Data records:

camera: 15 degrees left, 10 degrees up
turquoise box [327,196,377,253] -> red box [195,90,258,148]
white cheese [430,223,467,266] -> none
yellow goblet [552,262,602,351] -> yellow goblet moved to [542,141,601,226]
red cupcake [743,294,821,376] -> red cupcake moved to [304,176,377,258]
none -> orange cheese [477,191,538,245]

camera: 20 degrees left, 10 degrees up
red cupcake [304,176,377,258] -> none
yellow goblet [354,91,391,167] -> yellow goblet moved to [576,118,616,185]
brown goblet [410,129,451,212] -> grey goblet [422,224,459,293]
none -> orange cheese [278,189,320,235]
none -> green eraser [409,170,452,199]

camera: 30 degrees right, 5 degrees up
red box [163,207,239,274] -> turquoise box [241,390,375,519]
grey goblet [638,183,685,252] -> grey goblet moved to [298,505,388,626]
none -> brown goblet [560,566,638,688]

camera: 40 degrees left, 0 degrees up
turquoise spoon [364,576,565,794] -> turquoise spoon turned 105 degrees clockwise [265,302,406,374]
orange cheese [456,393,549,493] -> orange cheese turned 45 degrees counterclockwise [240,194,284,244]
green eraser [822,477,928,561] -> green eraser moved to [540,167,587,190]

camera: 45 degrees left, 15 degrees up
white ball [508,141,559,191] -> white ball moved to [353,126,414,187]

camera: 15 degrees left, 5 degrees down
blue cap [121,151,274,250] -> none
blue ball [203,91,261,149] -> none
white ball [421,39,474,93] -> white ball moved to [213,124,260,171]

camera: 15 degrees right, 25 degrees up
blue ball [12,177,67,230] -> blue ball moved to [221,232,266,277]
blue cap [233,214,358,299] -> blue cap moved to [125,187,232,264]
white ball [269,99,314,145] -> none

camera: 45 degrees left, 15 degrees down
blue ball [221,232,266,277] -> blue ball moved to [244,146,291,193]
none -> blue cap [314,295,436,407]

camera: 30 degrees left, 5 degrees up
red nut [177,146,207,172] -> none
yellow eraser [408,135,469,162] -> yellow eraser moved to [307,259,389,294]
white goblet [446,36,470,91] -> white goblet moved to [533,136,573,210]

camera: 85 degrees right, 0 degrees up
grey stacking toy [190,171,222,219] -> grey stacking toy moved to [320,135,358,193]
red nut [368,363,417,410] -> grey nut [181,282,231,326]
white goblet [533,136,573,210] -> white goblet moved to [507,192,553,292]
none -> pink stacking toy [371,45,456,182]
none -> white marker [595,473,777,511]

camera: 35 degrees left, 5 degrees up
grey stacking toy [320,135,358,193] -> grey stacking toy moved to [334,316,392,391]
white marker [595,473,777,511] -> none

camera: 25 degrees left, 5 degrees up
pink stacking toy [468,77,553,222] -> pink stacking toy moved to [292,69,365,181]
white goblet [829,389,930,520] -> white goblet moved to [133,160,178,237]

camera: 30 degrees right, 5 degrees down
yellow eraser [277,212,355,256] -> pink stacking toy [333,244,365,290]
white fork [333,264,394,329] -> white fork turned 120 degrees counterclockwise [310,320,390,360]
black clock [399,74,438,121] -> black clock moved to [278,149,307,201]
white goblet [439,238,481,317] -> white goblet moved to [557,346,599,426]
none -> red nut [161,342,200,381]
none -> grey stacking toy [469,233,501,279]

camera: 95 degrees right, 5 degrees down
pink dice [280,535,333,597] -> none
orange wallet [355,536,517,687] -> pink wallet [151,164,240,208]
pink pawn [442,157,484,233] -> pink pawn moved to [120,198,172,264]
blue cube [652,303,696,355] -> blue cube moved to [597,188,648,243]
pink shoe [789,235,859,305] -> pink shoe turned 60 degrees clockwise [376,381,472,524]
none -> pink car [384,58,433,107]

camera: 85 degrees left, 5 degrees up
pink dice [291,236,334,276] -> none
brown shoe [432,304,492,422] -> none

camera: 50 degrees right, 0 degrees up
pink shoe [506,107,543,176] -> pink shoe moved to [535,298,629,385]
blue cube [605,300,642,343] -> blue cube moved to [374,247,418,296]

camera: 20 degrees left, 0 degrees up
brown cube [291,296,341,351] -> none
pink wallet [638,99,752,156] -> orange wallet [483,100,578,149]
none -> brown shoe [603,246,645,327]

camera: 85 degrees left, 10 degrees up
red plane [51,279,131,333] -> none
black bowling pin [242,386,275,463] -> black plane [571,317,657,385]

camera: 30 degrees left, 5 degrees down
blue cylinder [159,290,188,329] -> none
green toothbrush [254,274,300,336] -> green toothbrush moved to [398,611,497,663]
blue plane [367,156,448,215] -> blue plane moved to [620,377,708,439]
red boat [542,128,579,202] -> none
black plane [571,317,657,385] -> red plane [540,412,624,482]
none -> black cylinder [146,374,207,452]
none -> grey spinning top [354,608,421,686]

**What is being asked**
Read the entries above and find each line holding the word "grey". Copy it out.

**The completed task**
brown goblet [410,129,451,212] -> grey goblet [422,224,459,293]
grey goblet [638,183,685,252] -> grey goblet moved to [298,505,388,626]
grey stacking toy [190,171,222,219] -> grey stacking toy moved to [320,135,358,193]
red nut [368,363,417,410] -> grey nut [181,282,231,326]
grey stacking toy [320,135,358,193] -> grey stacking toy moved to [334,316,392,391]
none -> grey stacking toy [469,233,501,279]
none -> grey spinning top [354,608,421,686]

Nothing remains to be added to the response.